Given data: Begin
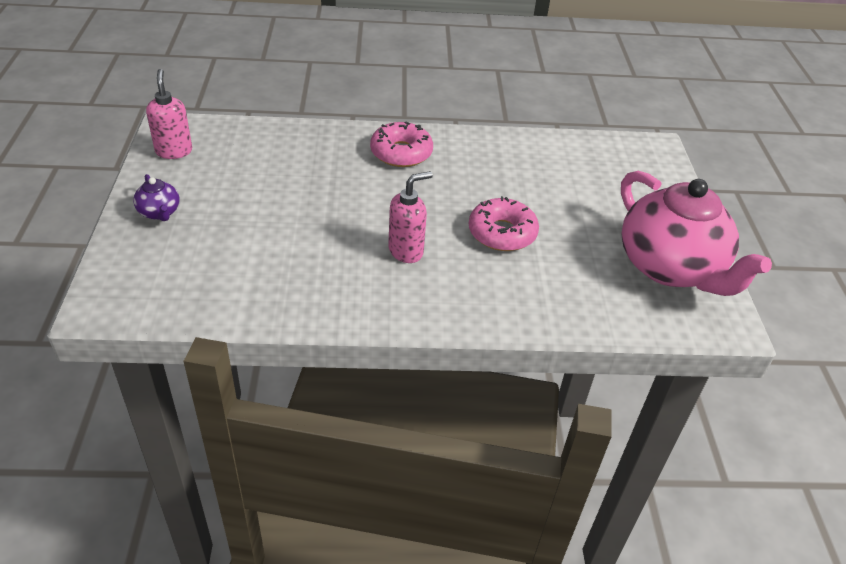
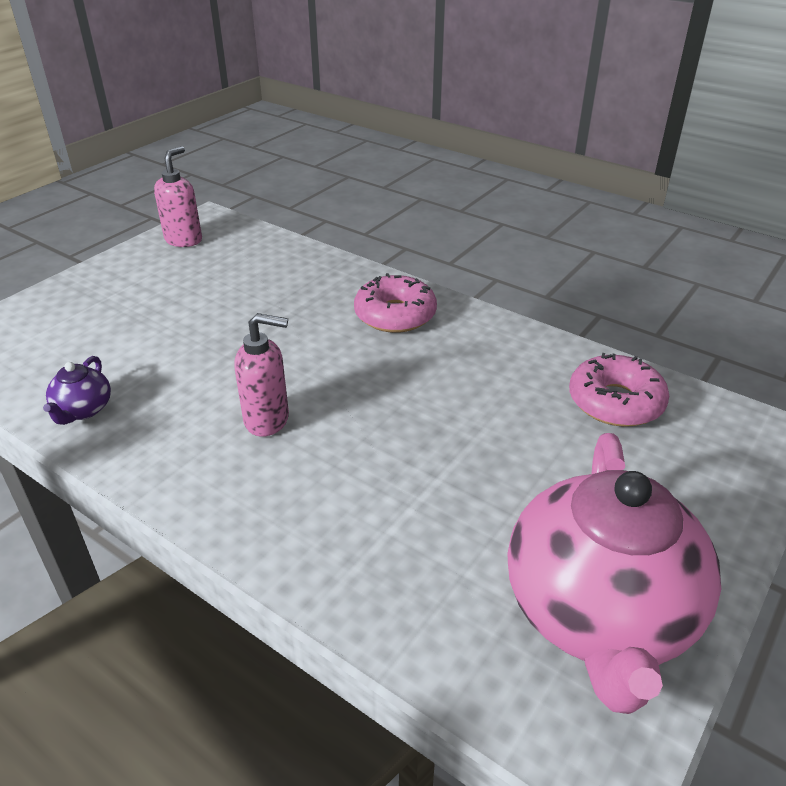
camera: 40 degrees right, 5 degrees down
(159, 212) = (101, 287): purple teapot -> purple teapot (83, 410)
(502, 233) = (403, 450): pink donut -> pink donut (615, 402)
Given data: End
What you give back must match the material word for word, with no images included.

camera: 40 degrees right, 5 degrees down
(159, 212) = (101, 287): purple teapot -> purple teapot (83, 410)
(502, 233) = (403, 450): pink donut -> pink donut (615, 402)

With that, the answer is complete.